**What to produce:**
Drop every picture, then print the rest of the listing exactly as given.

**Extracted records:**
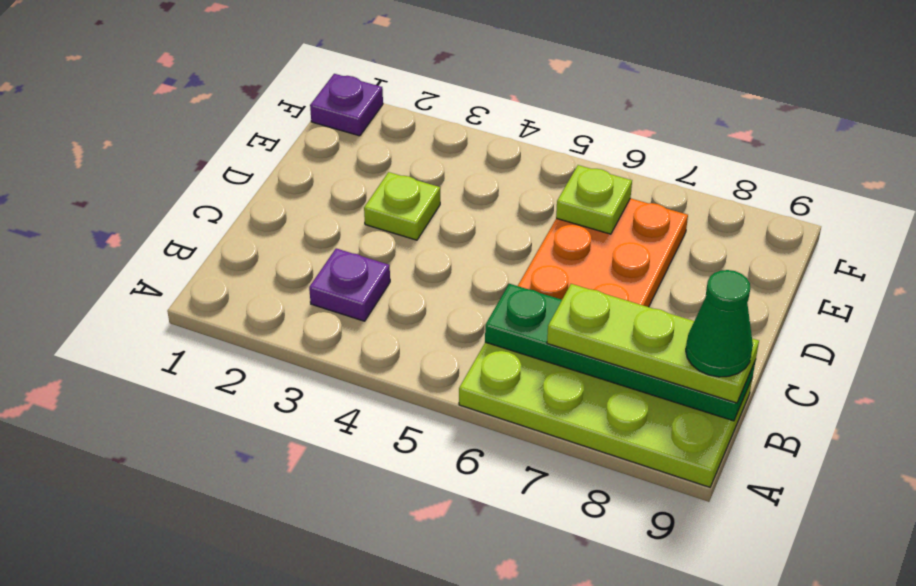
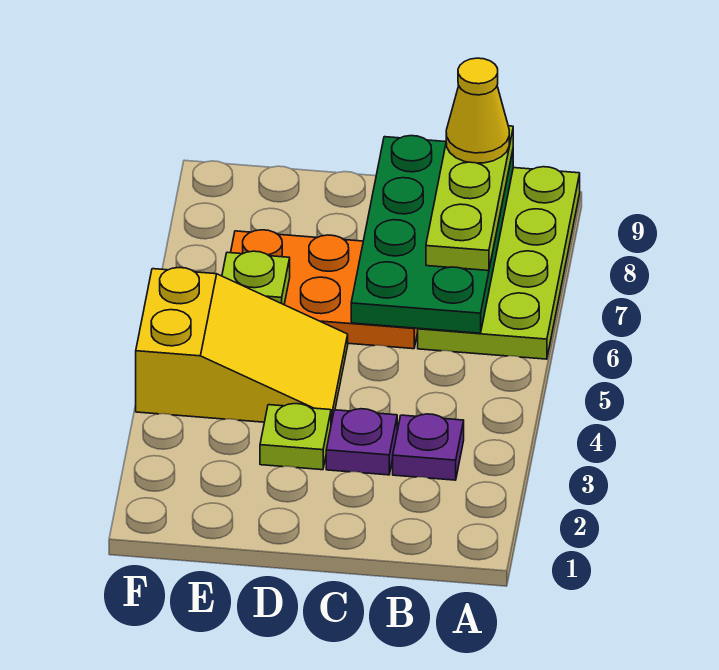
green plate B6:B9 level 2 -> green plate B6:C9 level 2
green cone B9 level 4 -> yellow cone B9 level 4
none -> yellow slope D4:F5 level 1 top F
purple plate F1 level 1 -> purple plate C3 level 1

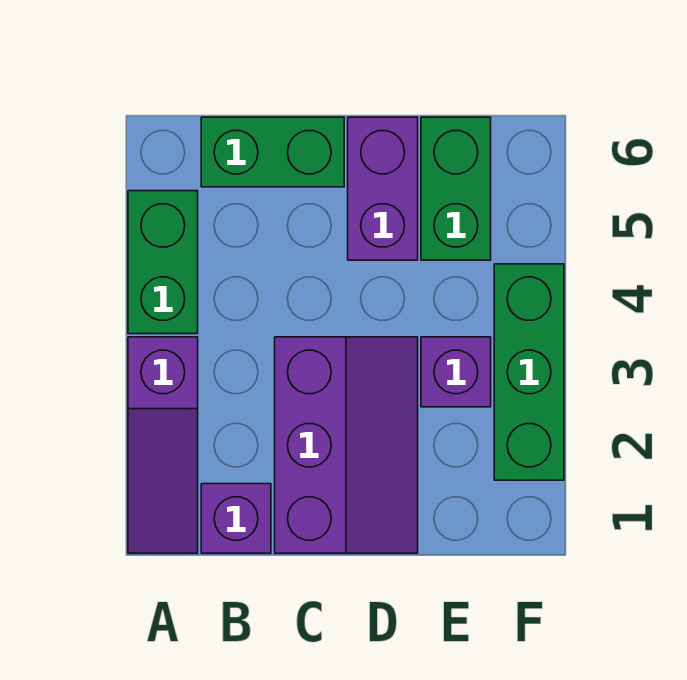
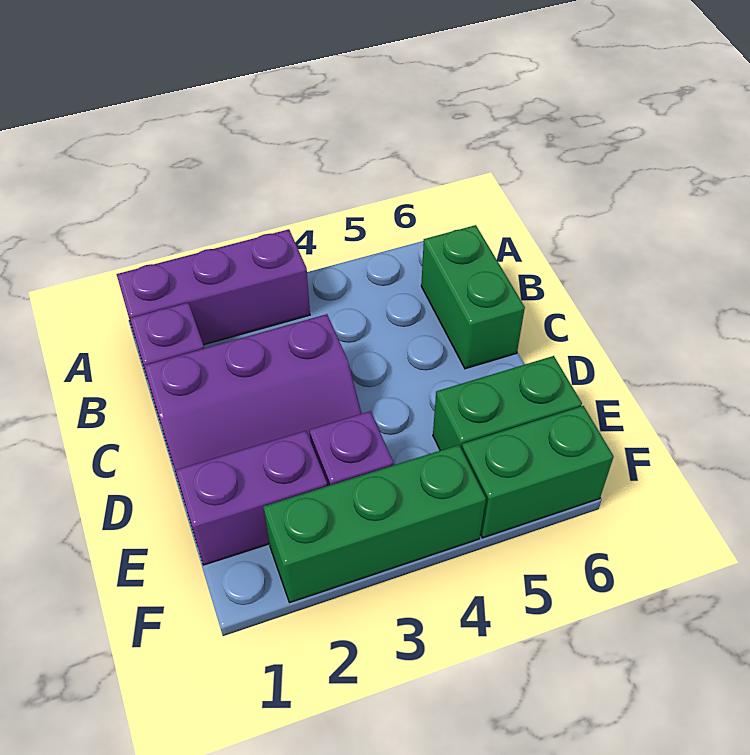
purple slope A1:A3 level 1 top 3 -> purple brick A1:A3 level 1
green brick A4:A5 level 1 -> green brick F5:F6 level 1
purple brick D5:D6 level 1 -> purple brick E1:E2 level 1

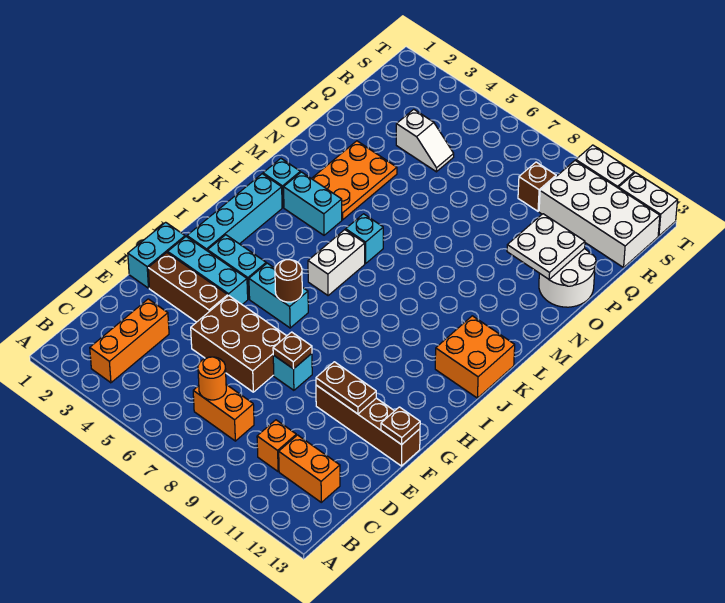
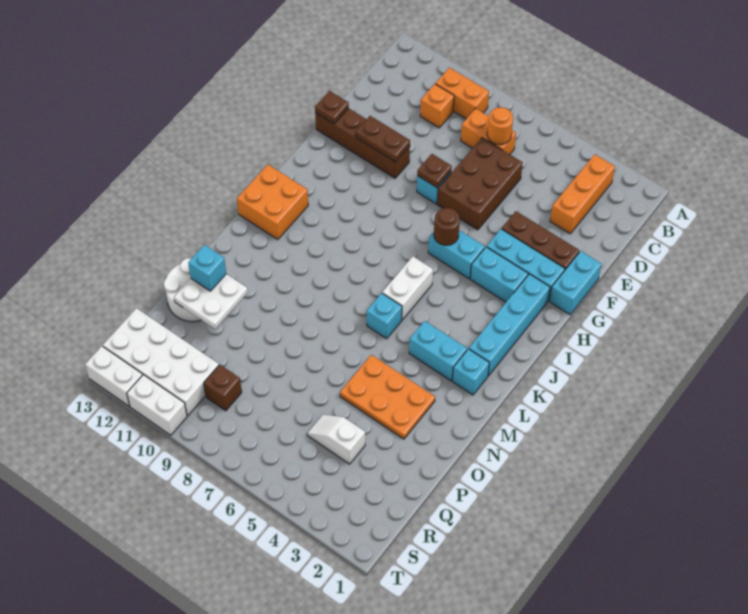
orange brick C11:C12 level 1 -> orange brick B9:B10 level 1
brown brick E5:F7 level 1 -> brown brick D6:F7 level 1
orange plate M3:O4 level 1 -> orange plate N3:O5 level 1
none -> cyan brick O12 level 3

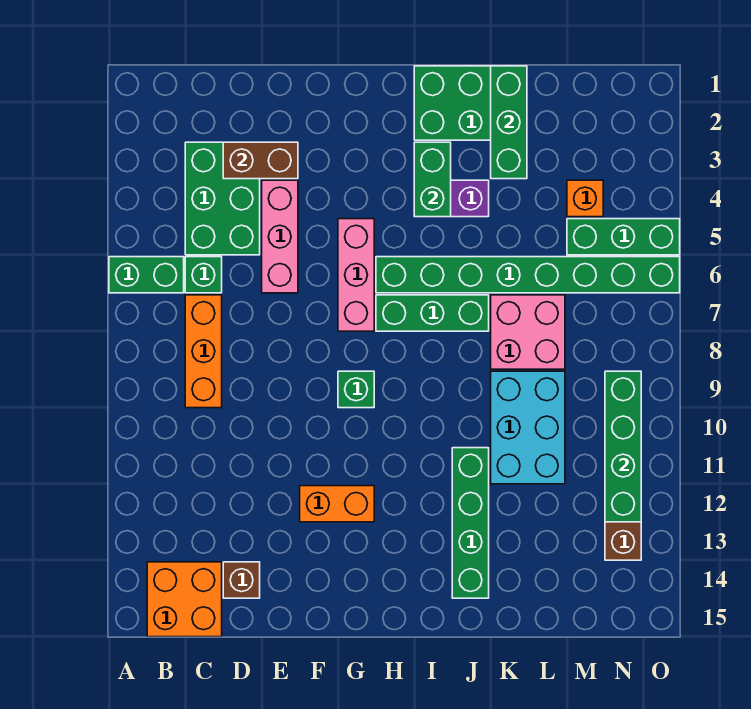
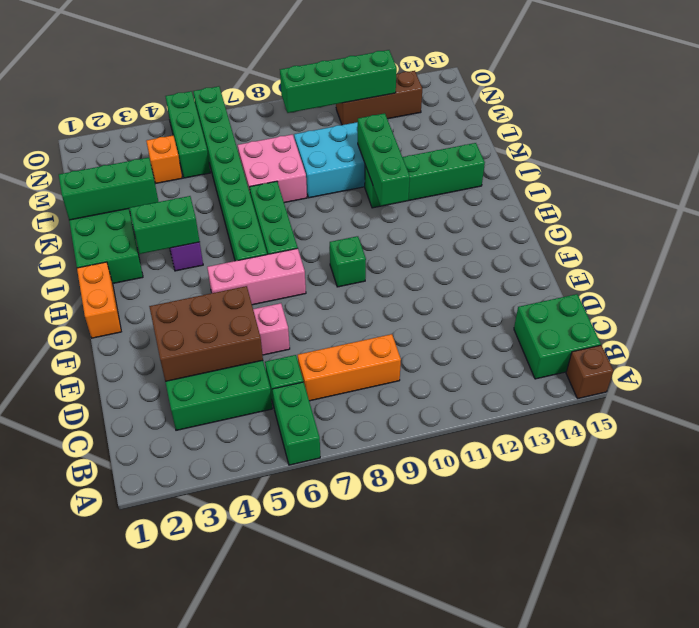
orange brick B14:C15 level 1 -> green brick B14:C15 level 1
brown brick D3:E3 level 2 -> brown brick D3:E5 level 2
brown brick D14 level 1 -> brown brick A15 level 1
orange brick F12:G12 level 1 -> orange brick G1:H1 level 1
none -> green brick I11:K11 level 2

**Solved exercise:**
green plate B6:B9 level 2 -> green plate B6:C9 level 2
green cone B9 level 4 -> yellow cone B9 level 4
none -> yellow slope D4:F5 level 1 top F
purple plate F1 level 1 -> purple plate C3 level 1

purple slope A1:A3 level 1 top 3 -> purple brick A1:A3 level 1
green brick A4:A5 level 1 -> green brick F5:F6 level 1
purple brick D5:D6 level 1 -> purple brick E1:E2 level 1

orange brick C11:C12 level 1 -> orange brick B9:B10 level 1
brown brick E5:F7 level 1 -> brown brick D6:F7 level 1
orange plate M3:O4 level 1 -> orange plate N3:O5 level 1
none -> cyan brick O12 level 3

orange brick B14:C15 level 1 -> green brick B14:C15 level 1
brown brick D3:E3 level 2 -> brown brick D3:E5 level 2
brown brick D14 level 1 -> brown brick A15 level 1
orange brick F12:G12 level 1 -> orange brick G1:H1 level 1
none -> green brick I11:K11 level 2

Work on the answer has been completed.